**Task objective:** What you write should match, word for word, the lines from the one containing "R10: 1k (GND, MID) -> none" through the end of the data, with no pictures.

Version difference data:
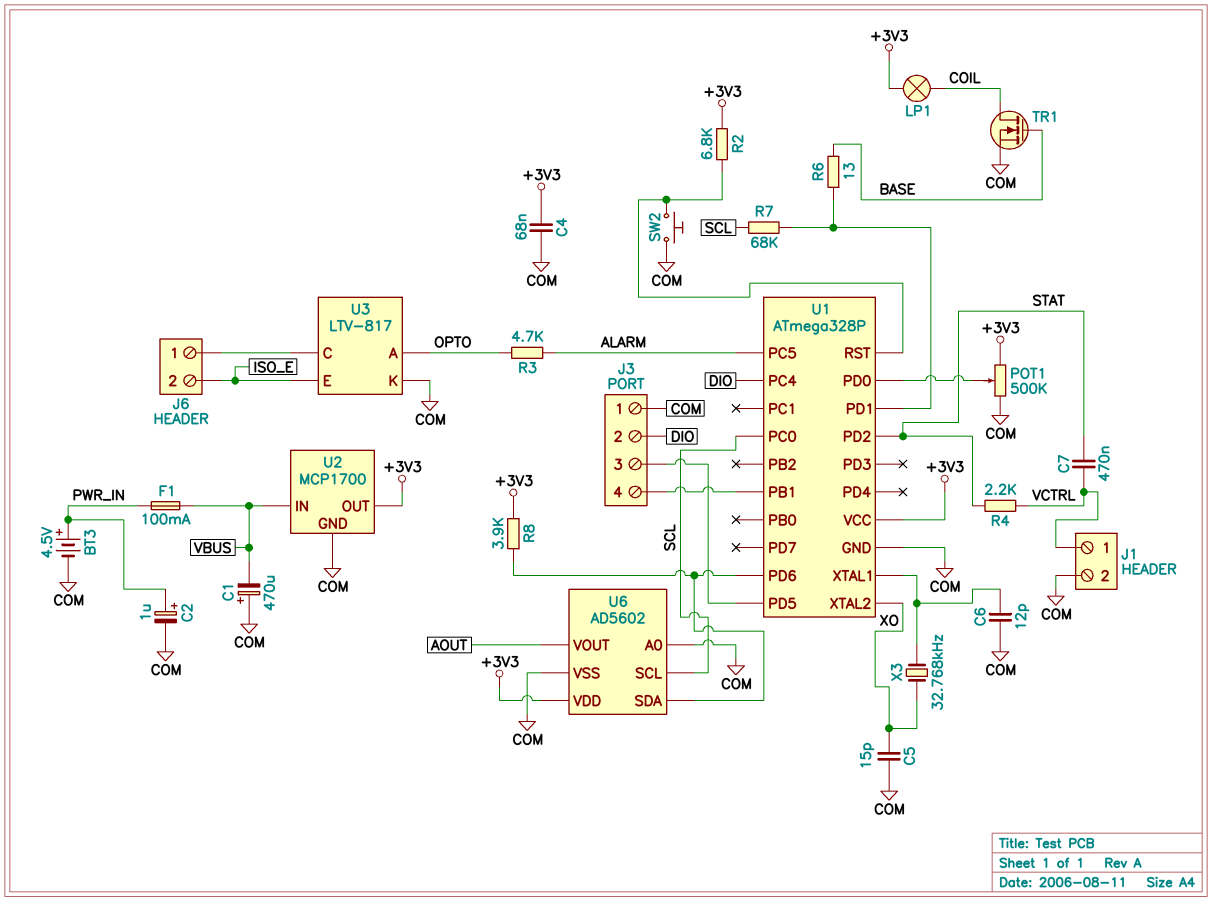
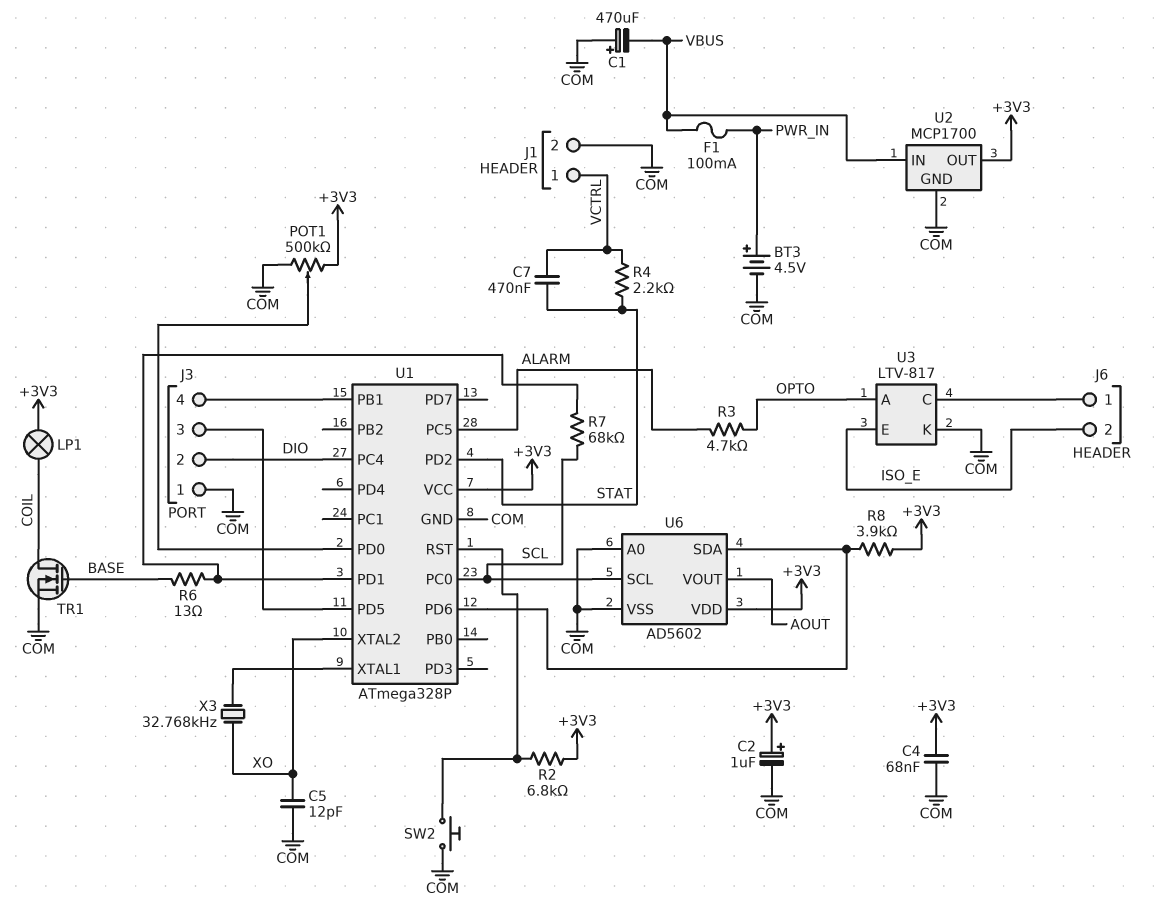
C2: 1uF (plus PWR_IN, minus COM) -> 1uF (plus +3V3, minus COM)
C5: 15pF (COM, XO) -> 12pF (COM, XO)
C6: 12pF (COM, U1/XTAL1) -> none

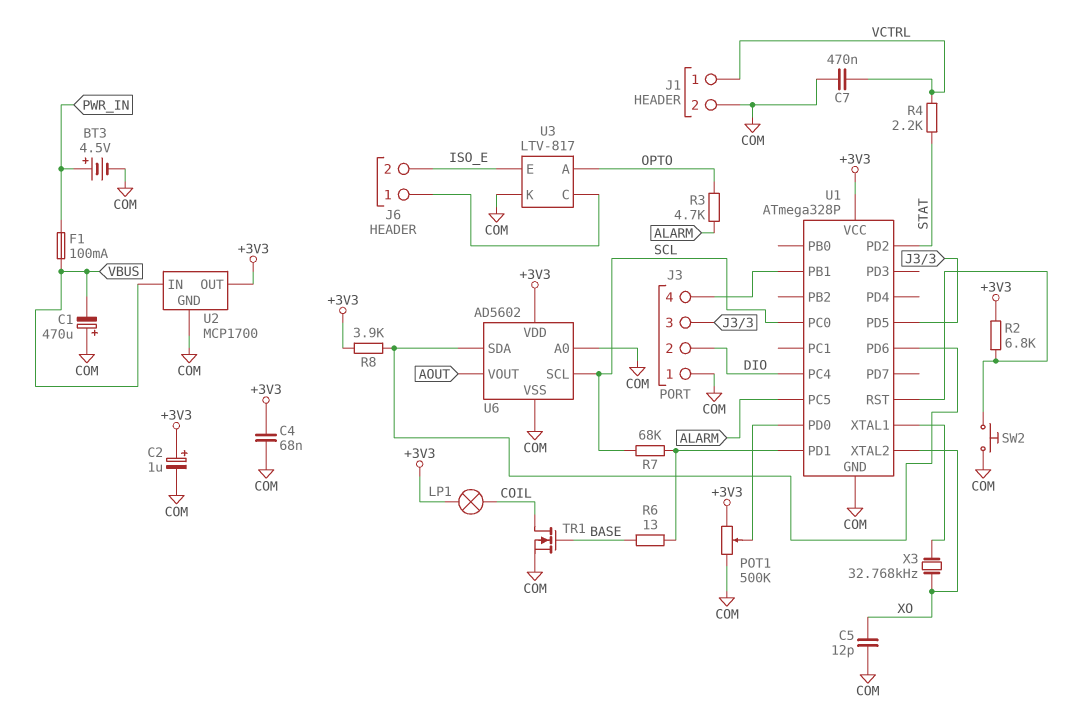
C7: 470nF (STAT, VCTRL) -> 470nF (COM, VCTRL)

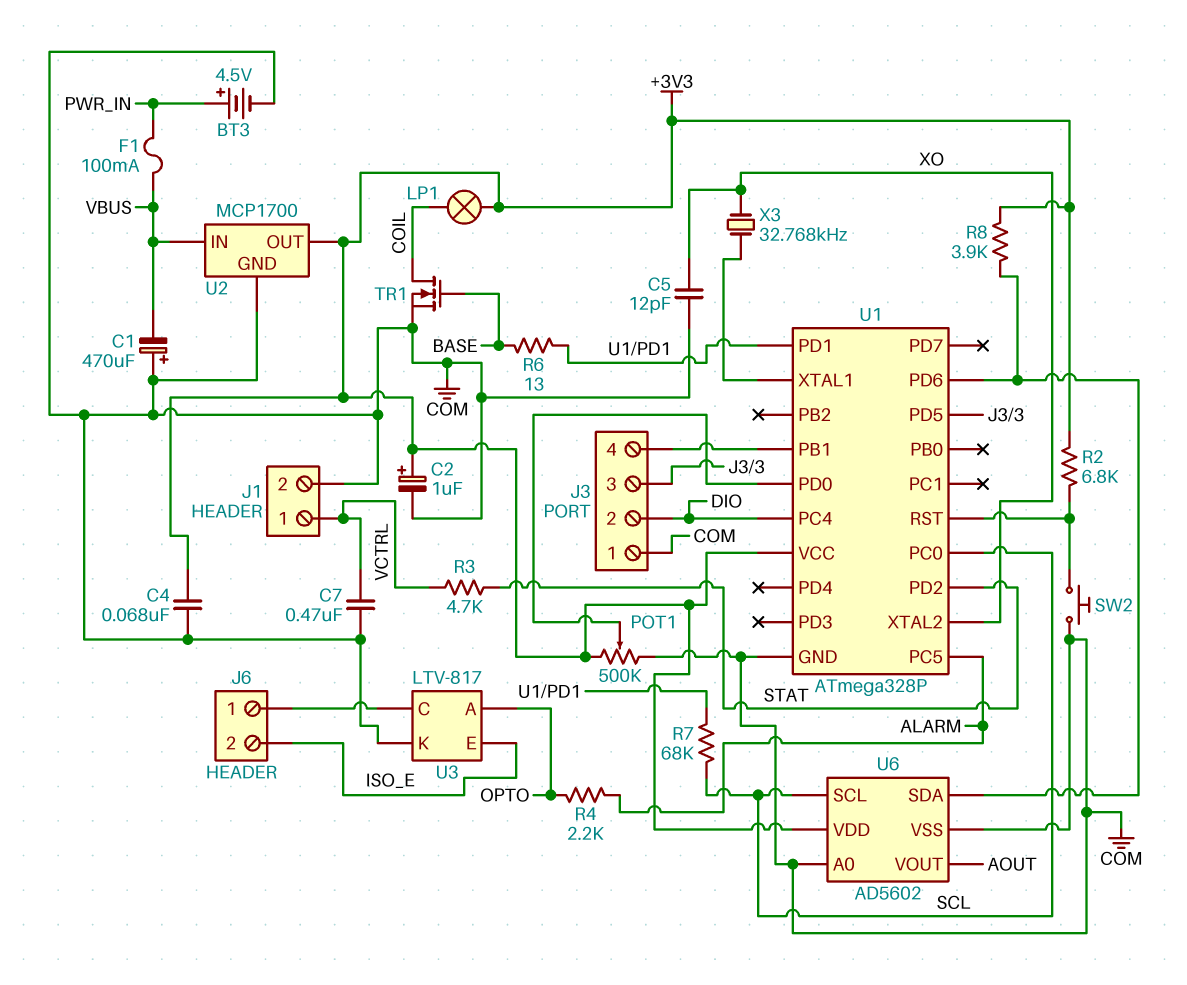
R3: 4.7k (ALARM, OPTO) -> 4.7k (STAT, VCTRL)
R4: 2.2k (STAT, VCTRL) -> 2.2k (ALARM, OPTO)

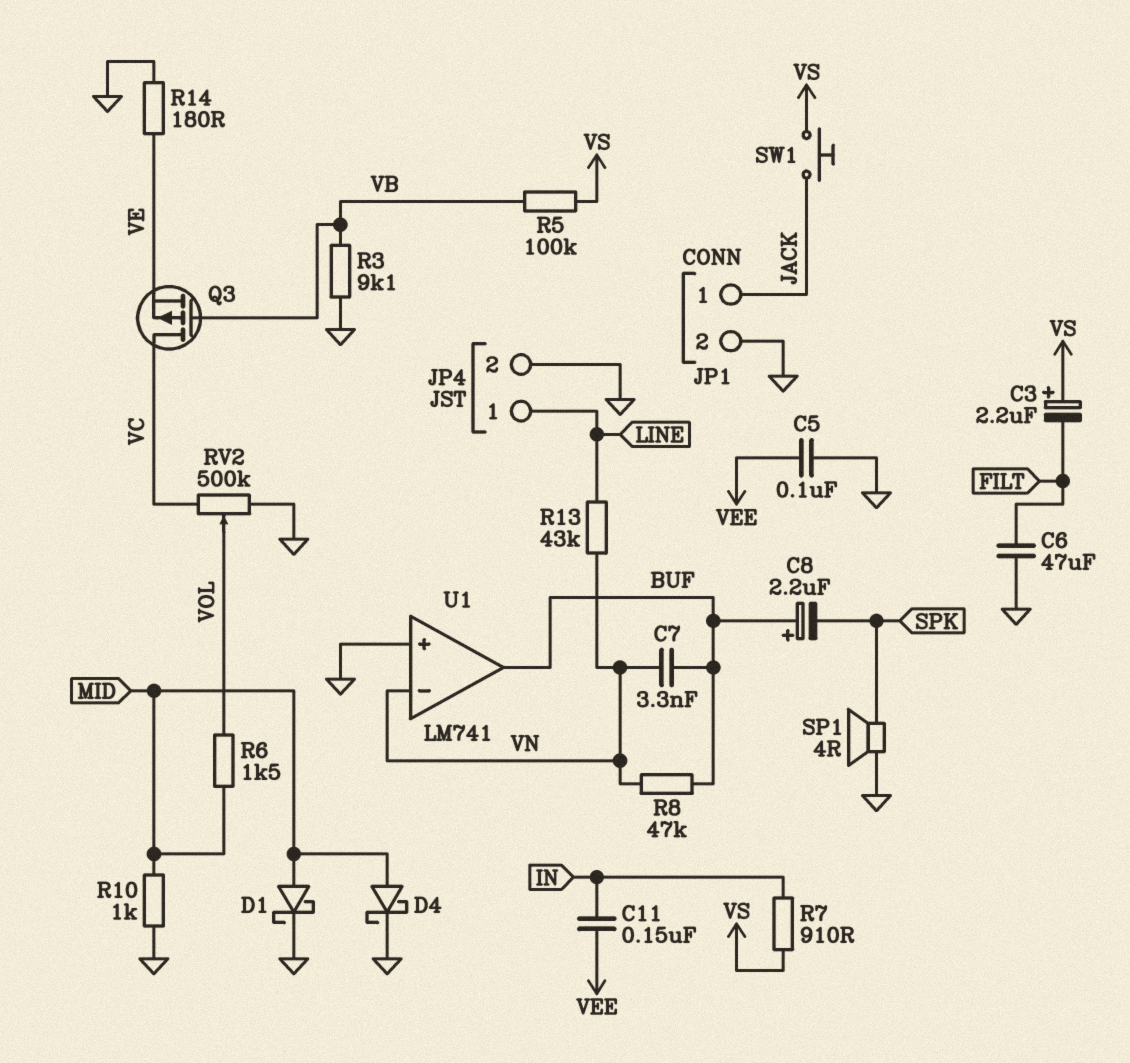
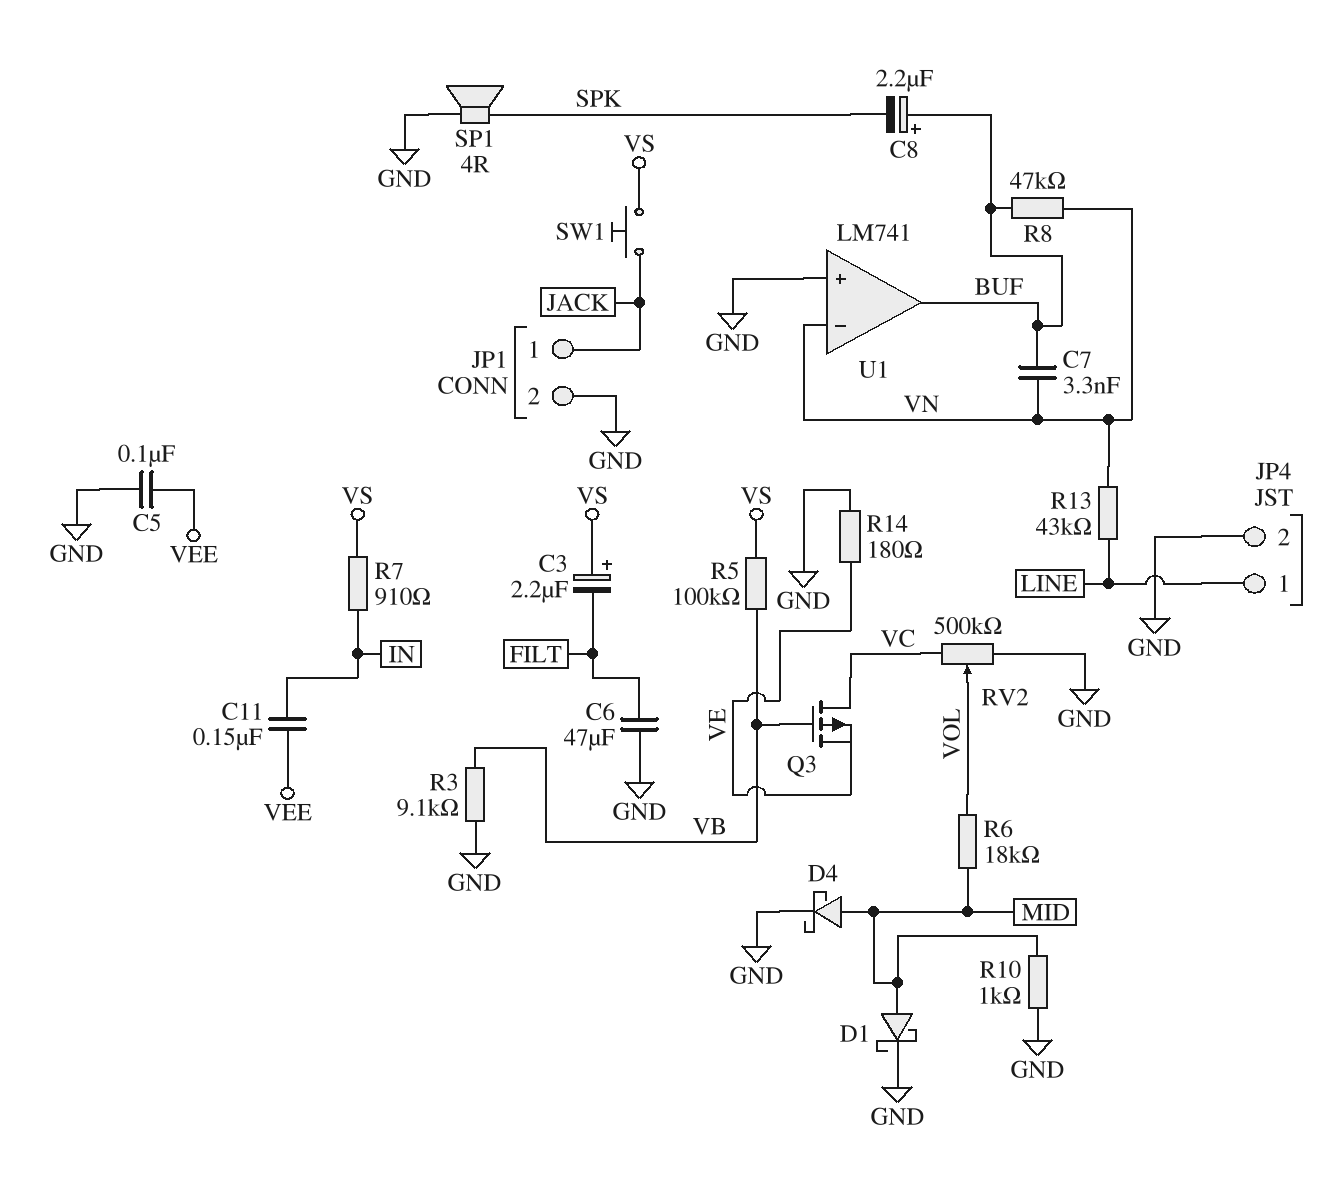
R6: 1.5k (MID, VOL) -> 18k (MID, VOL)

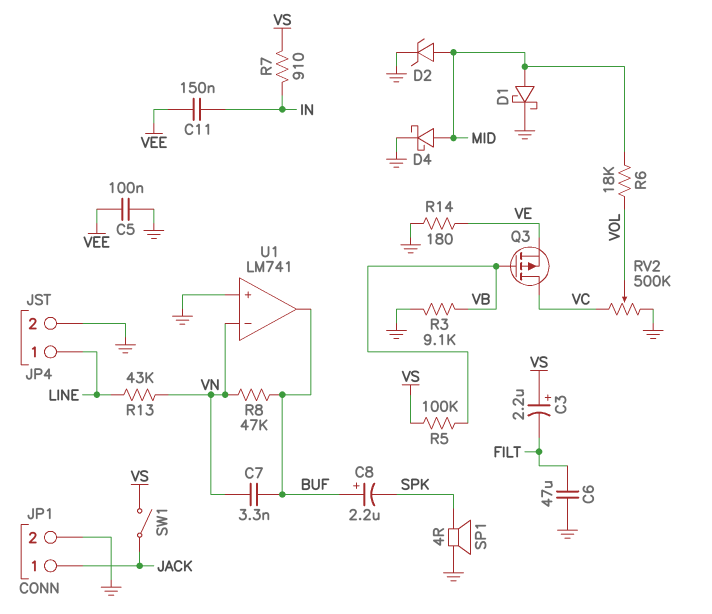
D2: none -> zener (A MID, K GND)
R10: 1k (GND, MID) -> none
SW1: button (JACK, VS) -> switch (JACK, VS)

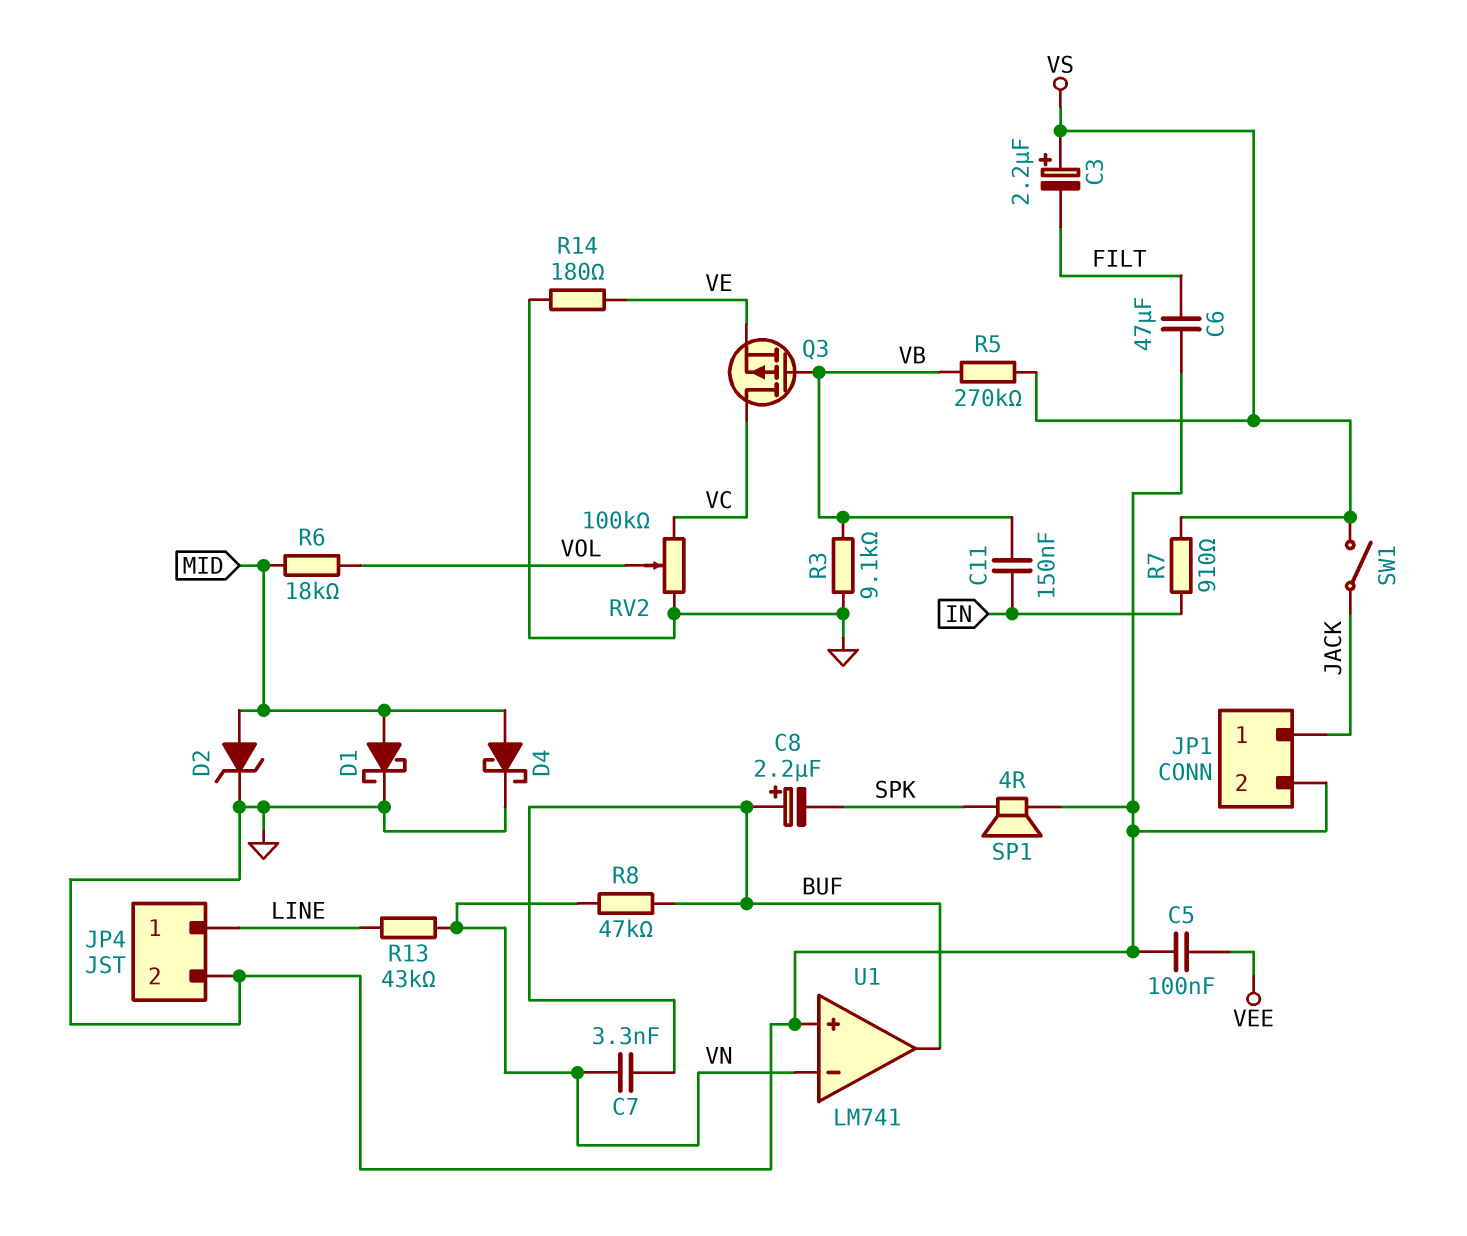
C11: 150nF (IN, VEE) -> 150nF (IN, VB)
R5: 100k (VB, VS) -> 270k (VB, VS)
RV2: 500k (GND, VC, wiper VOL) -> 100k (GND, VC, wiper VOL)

**Answer space:**
R10: 1k (GND, MID) -> none
SW1: button (JACK, VS) -> switch (JACK, VS)

C11: 150nF (IN, VEE) -> 150nF (IN, VB)
R5: 100k (VB, VS) -> 270k (VB, VS)
RV2: 500k (GND, VC, wiper VOL) -> 100k (GND, VC, wiper VOL)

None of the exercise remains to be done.